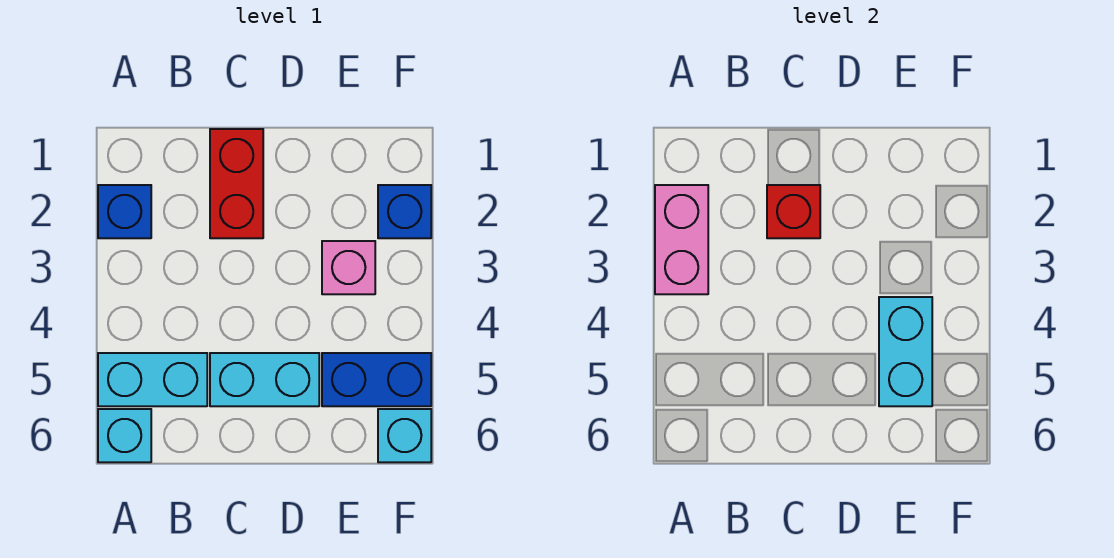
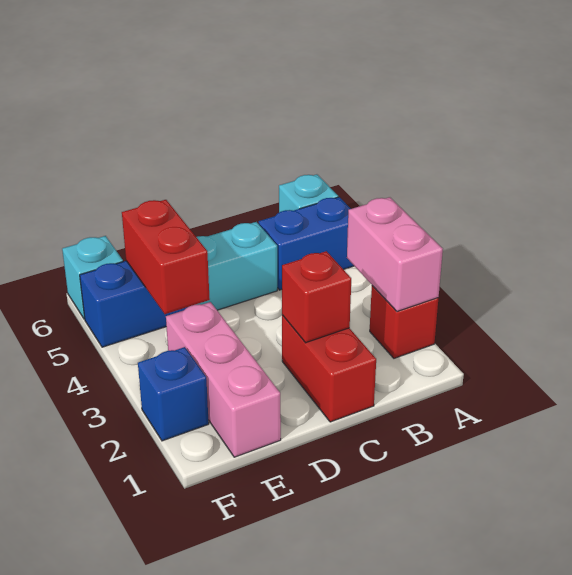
blue brick A2 level 1 -> red brick A2 level 1
cyan brick A5:B5 level 1 -> blue brick A5:B5 level 1
pink brick E3 level 1 -> pink brick E1:E3 level 1
cyan brick E4:E5 level 2 -> red brick E4:E5 level 2

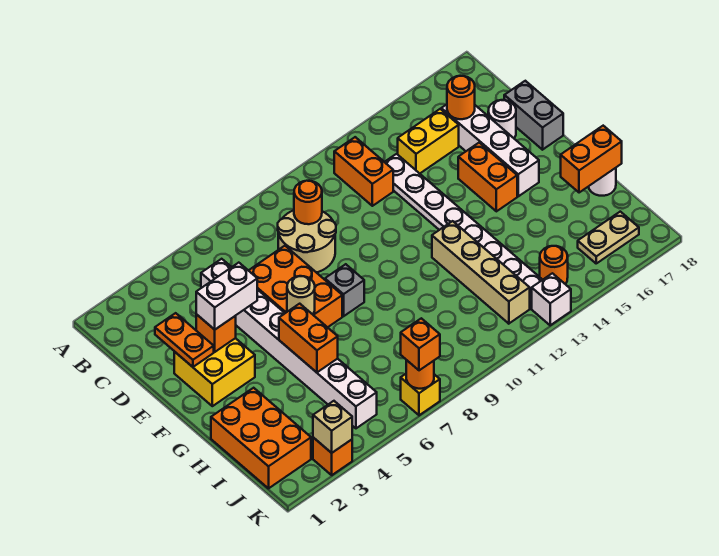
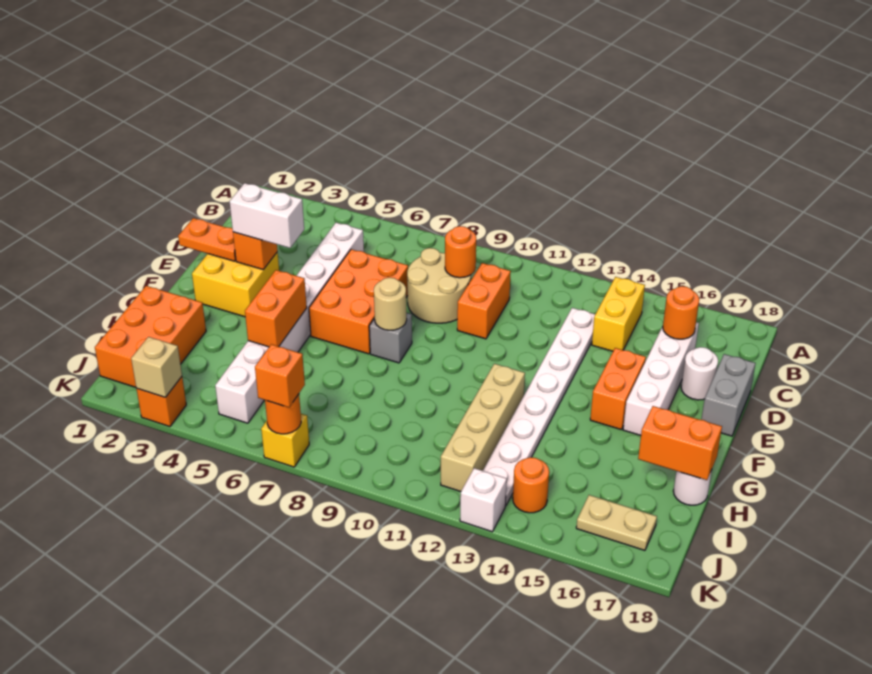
orange brick B12:C12 level 1 -> orange brick C10:D10 level 1
yellow brick C14:C15 level 1 -> yellow brick B14:C14 level 1
orange plate D2:E2 level 2 -> orange plate E1:E2 level 2
tan round brick F6 level 2 -> tan round brick F8 level 2

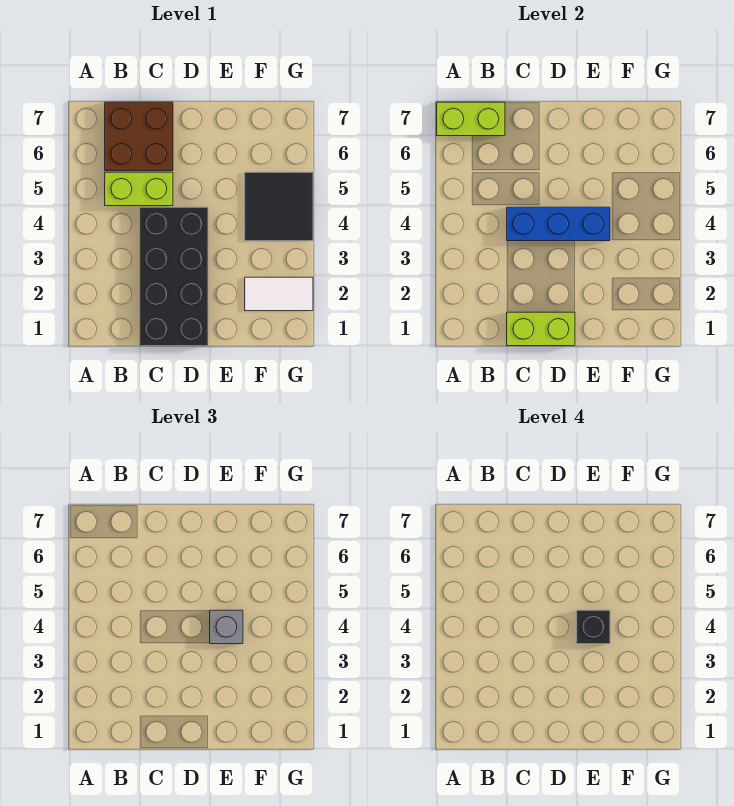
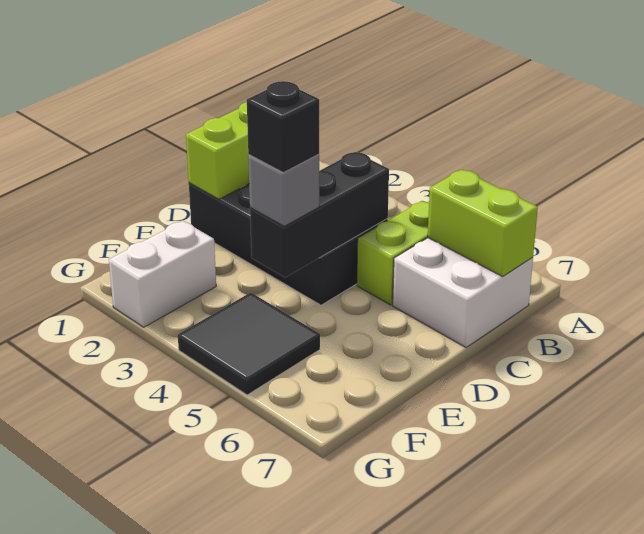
lime brick A7:B7 level 2 -> lime brick B6:B7 level 2
brown brick B6:C7 level 1 -> white brick B6:C7 level 1
blue brick C4:E4 level 2 -> black brick C4:E4 level 2
white tile F2:G2 level 1 -> white brick F2:G2 level 1

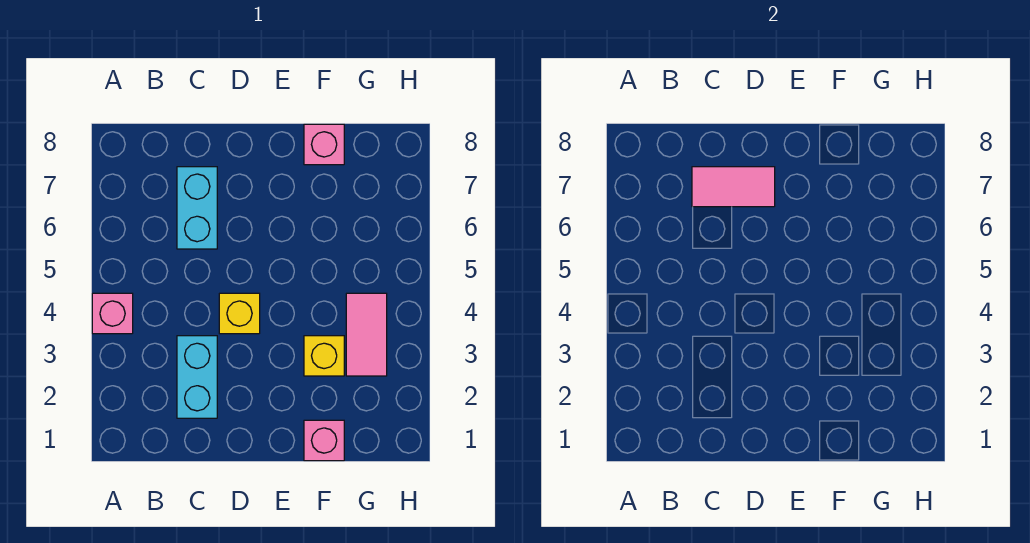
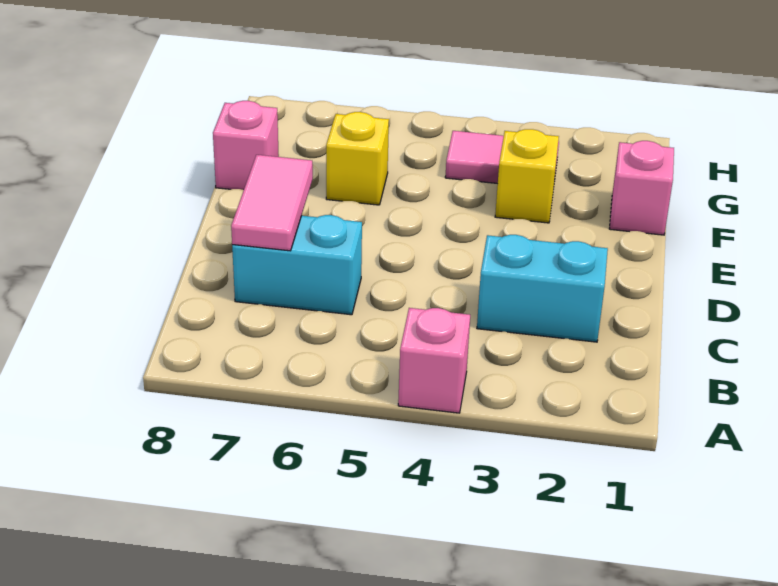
yellow brick D4 level 1 -> yellow brick F6 level 1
========
• Exercise prompt: Look through the data above. Each line containing the word "cyan" needs to be copied.

• Answer box:
cyan brick A5:B5 level 1 -> blue brick A5:B5 level 1
cyan brick E4:E5 level 2 -> red brick E4:E5 level 2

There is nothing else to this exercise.